— start of WORKING DATA —
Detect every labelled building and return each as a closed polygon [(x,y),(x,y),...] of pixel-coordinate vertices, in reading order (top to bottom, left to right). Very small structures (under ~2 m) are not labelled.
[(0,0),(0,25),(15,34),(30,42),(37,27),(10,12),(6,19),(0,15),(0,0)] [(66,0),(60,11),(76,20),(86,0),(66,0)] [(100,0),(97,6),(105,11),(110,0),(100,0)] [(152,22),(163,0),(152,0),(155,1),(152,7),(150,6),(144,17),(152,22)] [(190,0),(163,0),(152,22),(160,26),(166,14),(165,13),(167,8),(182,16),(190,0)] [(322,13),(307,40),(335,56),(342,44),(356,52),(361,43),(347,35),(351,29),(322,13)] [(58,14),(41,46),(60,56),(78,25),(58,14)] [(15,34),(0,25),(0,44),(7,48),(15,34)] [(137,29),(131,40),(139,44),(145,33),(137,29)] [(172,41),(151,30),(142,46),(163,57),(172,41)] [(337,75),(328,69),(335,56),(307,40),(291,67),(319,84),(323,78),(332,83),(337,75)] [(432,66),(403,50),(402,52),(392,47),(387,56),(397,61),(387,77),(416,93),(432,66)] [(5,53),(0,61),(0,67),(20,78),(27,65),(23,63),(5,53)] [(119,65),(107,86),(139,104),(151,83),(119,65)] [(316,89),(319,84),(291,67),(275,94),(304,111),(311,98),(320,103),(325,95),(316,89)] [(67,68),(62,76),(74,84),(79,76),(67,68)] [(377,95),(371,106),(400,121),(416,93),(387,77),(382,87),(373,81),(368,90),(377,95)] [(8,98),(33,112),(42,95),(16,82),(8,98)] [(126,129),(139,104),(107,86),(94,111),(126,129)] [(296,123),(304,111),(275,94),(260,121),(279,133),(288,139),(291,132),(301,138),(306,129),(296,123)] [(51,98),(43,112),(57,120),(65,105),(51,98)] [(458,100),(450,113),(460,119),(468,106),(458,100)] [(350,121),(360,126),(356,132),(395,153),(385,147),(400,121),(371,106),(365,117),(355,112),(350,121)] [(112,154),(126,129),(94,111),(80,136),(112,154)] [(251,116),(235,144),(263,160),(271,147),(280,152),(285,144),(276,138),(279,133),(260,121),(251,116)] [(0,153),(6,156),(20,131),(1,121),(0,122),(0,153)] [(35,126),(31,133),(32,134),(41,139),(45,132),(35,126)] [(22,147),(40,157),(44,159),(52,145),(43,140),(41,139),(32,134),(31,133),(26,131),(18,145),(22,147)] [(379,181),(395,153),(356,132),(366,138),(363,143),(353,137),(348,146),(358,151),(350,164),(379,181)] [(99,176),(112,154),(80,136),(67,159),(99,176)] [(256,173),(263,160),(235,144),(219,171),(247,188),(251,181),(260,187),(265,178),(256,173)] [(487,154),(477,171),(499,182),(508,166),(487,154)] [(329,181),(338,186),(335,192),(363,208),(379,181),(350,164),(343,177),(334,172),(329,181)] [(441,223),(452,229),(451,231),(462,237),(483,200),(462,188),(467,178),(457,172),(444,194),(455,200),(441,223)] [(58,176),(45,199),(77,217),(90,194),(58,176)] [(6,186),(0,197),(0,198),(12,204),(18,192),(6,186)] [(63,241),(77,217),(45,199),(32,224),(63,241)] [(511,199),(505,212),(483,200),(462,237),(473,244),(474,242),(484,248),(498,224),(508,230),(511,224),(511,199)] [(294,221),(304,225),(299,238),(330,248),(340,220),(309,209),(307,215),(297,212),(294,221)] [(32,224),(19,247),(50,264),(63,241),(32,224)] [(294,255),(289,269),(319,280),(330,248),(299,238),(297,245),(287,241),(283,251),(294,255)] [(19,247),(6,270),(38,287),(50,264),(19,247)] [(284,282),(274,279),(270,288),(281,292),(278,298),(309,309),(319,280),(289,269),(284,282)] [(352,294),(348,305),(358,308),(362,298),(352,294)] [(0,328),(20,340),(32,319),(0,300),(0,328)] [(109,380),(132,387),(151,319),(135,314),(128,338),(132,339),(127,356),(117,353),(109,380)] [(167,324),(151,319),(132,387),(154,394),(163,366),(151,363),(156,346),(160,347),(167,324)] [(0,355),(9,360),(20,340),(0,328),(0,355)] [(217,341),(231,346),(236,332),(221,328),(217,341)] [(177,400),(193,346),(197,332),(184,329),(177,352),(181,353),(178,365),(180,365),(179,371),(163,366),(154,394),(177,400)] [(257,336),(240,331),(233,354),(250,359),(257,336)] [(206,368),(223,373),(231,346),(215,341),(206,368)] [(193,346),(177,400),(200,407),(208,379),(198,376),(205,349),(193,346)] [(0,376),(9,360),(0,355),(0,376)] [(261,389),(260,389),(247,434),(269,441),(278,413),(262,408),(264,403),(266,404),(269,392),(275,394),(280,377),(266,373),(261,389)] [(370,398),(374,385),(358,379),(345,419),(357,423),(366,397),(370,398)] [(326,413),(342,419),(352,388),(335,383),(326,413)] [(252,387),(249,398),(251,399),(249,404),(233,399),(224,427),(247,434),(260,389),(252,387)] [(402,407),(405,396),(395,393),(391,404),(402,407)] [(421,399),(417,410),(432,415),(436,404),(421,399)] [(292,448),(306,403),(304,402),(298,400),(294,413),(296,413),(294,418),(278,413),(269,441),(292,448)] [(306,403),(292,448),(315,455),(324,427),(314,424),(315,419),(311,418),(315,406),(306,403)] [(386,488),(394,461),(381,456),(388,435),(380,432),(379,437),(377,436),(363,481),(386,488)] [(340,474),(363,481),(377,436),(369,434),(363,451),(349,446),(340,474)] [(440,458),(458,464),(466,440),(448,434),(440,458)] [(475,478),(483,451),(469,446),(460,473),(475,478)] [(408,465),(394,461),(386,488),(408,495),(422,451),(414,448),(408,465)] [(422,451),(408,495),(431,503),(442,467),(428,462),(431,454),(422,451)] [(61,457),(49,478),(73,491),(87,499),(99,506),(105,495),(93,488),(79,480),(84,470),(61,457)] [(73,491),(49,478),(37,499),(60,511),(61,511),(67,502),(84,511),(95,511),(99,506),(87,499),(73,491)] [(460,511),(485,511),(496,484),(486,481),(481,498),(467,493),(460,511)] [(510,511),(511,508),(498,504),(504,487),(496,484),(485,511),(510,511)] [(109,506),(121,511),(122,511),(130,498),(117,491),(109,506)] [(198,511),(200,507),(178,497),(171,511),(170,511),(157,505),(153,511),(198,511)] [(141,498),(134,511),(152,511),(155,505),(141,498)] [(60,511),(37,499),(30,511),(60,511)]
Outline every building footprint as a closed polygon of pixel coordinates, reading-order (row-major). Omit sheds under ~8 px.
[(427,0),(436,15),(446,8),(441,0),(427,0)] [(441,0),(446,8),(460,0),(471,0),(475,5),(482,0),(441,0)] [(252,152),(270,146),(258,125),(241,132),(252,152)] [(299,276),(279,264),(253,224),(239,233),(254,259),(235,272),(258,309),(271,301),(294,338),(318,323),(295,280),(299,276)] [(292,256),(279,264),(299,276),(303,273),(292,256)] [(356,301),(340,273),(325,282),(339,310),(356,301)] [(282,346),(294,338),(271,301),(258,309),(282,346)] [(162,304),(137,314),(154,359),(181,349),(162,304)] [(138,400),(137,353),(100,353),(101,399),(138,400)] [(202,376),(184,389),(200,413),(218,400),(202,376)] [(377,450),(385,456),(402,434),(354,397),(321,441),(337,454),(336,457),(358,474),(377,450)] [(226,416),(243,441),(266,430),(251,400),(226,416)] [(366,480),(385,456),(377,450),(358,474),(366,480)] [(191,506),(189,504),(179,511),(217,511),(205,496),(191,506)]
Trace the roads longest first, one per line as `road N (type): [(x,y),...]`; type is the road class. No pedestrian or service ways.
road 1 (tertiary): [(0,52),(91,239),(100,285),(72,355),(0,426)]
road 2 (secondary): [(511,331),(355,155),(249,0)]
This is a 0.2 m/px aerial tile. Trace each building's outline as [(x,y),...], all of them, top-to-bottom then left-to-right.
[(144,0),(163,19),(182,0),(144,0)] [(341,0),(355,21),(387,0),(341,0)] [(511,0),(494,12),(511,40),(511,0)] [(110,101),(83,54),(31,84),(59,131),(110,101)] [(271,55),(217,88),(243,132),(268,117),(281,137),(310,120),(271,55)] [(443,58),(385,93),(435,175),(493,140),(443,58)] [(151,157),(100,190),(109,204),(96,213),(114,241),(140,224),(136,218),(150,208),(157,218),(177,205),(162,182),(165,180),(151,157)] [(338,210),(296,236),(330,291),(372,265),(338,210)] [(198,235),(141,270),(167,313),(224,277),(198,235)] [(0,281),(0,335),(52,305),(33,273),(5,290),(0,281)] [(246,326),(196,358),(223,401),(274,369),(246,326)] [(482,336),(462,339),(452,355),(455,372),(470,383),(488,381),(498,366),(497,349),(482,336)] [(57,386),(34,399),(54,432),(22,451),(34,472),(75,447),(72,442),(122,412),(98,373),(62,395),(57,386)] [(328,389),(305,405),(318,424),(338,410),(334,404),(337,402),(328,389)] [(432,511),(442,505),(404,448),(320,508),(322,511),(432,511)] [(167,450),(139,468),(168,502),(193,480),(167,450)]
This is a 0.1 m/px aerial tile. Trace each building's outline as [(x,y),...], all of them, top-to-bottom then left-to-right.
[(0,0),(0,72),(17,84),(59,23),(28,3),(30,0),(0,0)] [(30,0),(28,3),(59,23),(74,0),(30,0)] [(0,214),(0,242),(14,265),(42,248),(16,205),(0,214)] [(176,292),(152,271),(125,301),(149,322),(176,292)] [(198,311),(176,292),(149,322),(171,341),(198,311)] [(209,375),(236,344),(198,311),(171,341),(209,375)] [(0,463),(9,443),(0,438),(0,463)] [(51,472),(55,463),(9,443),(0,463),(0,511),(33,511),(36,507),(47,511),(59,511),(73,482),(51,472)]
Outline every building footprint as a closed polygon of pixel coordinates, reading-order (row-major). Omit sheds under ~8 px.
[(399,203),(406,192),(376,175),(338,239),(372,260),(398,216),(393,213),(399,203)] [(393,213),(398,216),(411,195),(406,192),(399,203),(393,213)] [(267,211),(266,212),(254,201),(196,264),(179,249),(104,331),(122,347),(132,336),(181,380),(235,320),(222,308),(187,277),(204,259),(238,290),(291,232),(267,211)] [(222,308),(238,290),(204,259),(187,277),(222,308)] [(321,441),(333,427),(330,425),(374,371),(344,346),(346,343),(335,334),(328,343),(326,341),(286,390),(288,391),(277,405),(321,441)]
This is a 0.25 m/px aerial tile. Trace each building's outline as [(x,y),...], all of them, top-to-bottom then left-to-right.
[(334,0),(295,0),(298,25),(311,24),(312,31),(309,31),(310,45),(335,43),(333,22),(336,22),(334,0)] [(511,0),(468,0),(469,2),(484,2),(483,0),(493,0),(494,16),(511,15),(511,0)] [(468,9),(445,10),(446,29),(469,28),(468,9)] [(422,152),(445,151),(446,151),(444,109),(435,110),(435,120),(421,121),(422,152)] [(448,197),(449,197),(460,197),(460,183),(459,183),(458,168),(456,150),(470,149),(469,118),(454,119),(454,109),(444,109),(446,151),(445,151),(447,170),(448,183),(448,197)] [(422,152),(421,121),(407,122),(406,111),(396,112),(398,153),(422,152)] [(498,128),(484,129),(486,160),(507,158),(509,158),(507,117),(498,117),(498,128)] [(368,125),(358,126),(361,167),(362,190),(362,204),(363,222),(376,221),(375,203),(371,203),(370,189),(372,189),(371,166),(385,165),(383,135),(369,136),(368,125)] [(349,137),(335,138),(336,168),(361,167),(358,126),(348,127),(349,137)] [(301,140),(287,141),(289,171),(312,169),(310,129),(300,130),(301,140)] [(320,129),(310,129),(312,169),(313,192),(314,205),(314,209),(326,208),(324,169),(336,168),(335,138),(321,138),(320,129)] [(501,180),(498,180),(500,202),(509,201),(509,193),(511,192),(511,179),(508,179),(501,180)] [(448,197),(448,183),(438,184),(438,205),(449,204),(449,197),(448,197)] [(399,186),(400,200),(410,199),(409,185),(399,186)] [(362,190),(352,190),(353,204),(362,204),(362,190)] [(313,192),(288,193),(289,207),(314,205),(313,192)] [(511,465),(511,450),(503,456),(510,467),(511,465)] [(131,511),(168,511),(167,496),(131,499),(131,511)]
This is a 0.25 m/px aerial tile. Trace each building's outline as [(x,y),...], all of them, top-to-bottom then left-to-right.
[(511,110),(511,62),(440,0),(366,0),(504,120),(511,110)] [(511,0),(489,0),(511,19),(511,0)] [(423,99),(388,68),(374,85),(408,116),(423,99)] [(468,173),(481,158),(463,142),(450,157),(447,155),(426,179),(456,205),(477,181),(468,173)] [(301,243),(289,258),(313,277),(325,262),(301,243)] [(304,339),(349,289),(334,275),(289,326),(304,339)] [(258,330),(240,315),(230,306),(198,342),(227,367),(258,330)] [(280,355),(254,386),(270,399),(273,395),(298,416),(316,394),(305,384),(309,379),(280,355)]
— end of WORKING DATA —
List each line of the data above that contains the word "then", copying every such line in full.

● **ANSWER TO THIS EXERCISE**
This is a 0.2 m/px aerial tile. Trace each building's outline as [(x,y),...], all of them, top-to-bottom then left-to-right.
This is a 0.1 m/px aerial tile. Trace each building's outline as [(x,y),...], all of them, top-to-bottom then left-to-right.
This is a 0.25 m/px aerial tile. Trace each building's outline as [(x,y),...], all of them, top-to-bottom then left-to-right.
This is a 0.25 m/px aerial tile. Trace each building's outline as [(x,y),...], all of them, top-to-bottom then left-to-right.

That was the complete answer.